[WORK ITEM] Transcribe every record as it stands and set the images aside.
━━━━━ MATERIAL FOR THIS EXERCISE
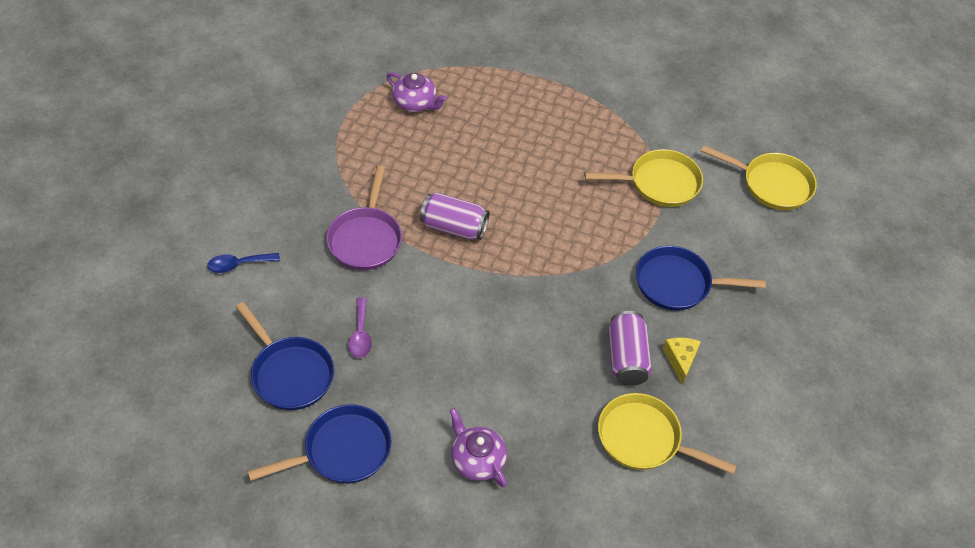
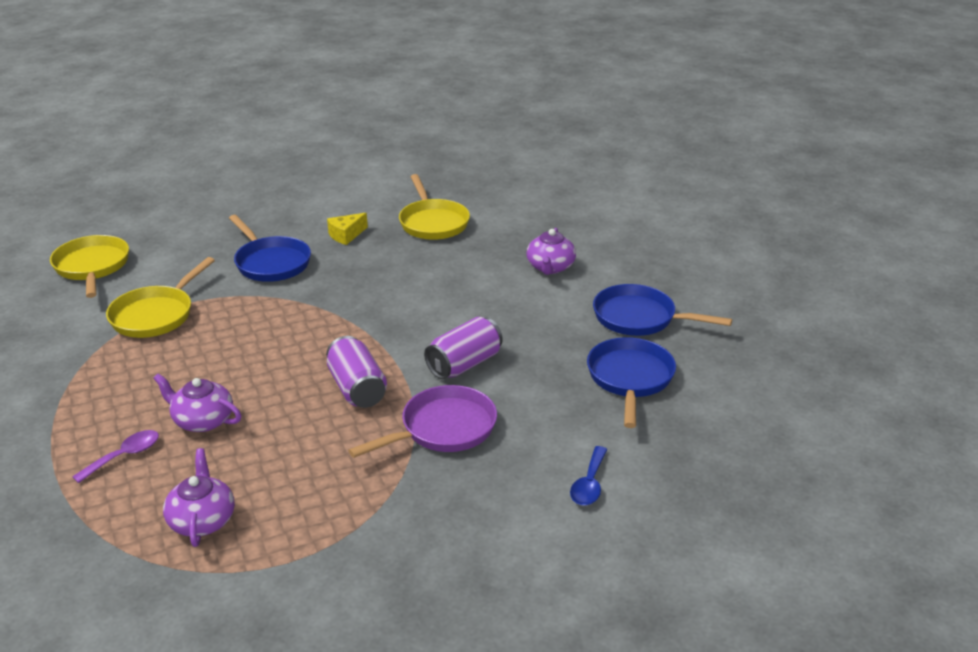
camera: 130 degrees left, 20 degrees down
(238, 265) = (589, 484): blue spoon -> blue spoon turned 75 degrees clockwise
(360, 334) = (541, 368): purple spoon -> purple spoon (124, 456)
(504, 145) = (202, 420): none -> purple teapot
(627, 358) = (376, 253): purple can -> purple can (464, 364)
(659, 183) = (156, 315): yellow pan -> yellow pan turned 105 degrees counterclockwise

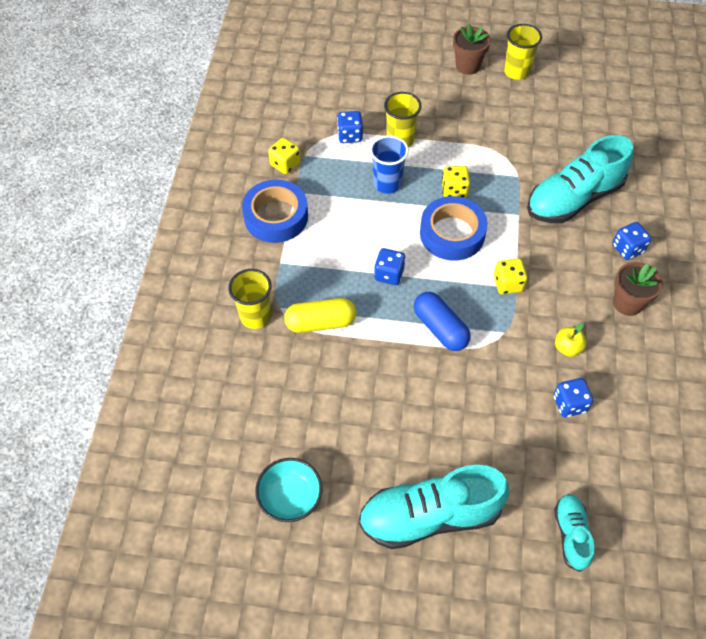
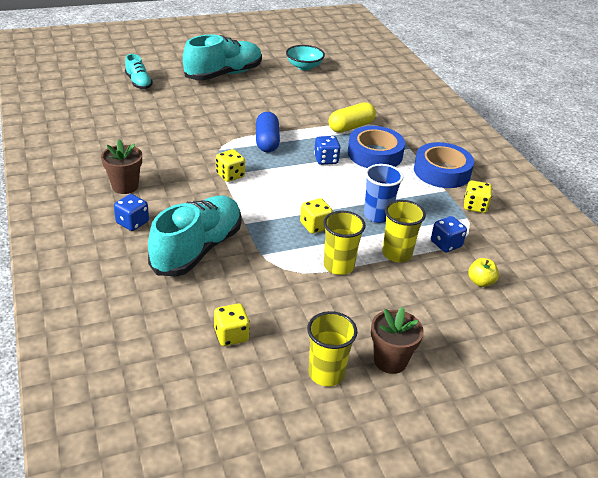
camera: 150 degrees right, 20 degrees down
(255, 316) = (395, 121): yellow cup -> yellow cup (339, 266)
(440, 328) = (267, 141): blue capsule -> blue capsule turned 60 degrees clockwise
(452, 234) = (295, 195): blue tape -> blue tape (375, 154)
(567, 348) = (167, 152): yellow apple -> yellow apple (480, 282)
(569, 404) = (156, 127): blue dice -> none
(571, 116) = (231, 335): none -> yellow dice

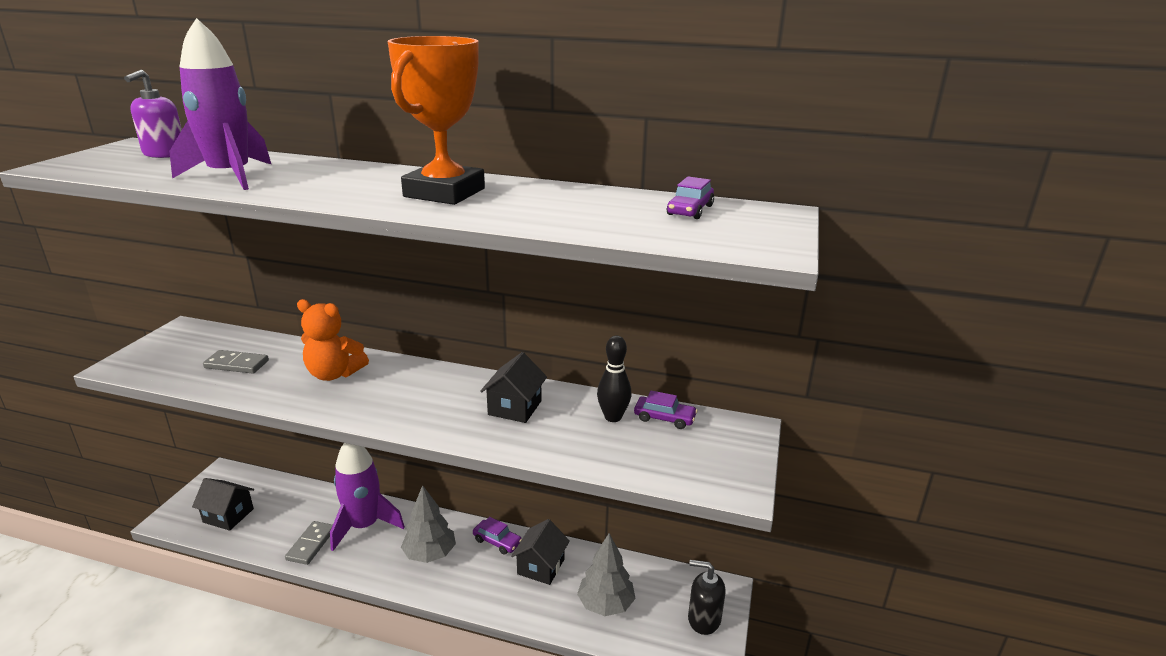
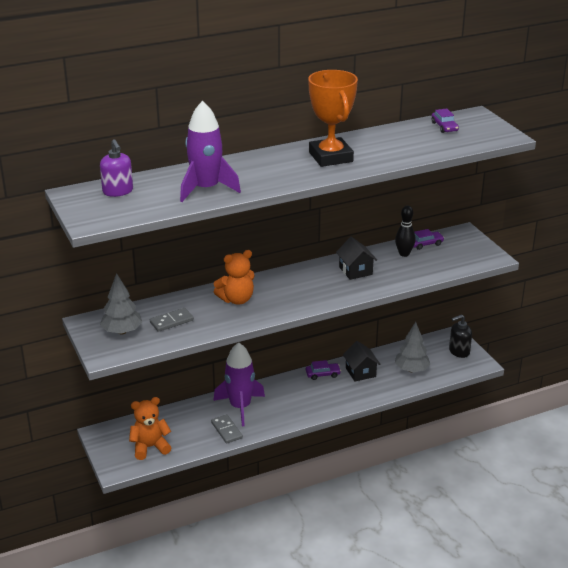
camera: 40 degrees left, 5 degrees up
(228, 515) = (150, 447): black house -> orange teddy bear
(430, 554) = (298, 398): grey tree -> grey tree (122, 331)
━━━━━━━━━━
[WRITTEN ANSWER]
camera: 130 degrees left, 20 degrees down
(238, 265) = (589, 484): blue spoon -> blue spoon turned 75 degrees clockwise
(360, 334) = (541, 368): purple spoon -> purple spoon (124, 456)
(504, 145) = (202, 420): none -> purple teapot
(627, 358) = (376, 253): purple can -> purple can (464, 364)
(659, 183) = (156, 315): yellow pan -> yellow pan turned 105 degrees counterclockwise

camera: 150 degrees right, 20 degrees down
(255, 316) = (395, 121): yellow cup -> yellow cup (339, 266)
(440, 328) = (267, 141): blue capsule -> blue capsule turned 60 degrees clockwise
(452, 234) = (295, 195): blue tape -> blue tape (375, 154)
(567, 348) = (167, 152): yellow apple -> yellow apple (480, 282)
(569, 404) = (156, 127): blue dice -> none
(571, 116) = (231, 335): none -> yellow dice

camera: 40 degrees left, 5 degrees up
(228, 515) = (150, 447): black house -> orange teddy bear
(430, 554) = (298, 398): grey tree -> grey tree (122, 331)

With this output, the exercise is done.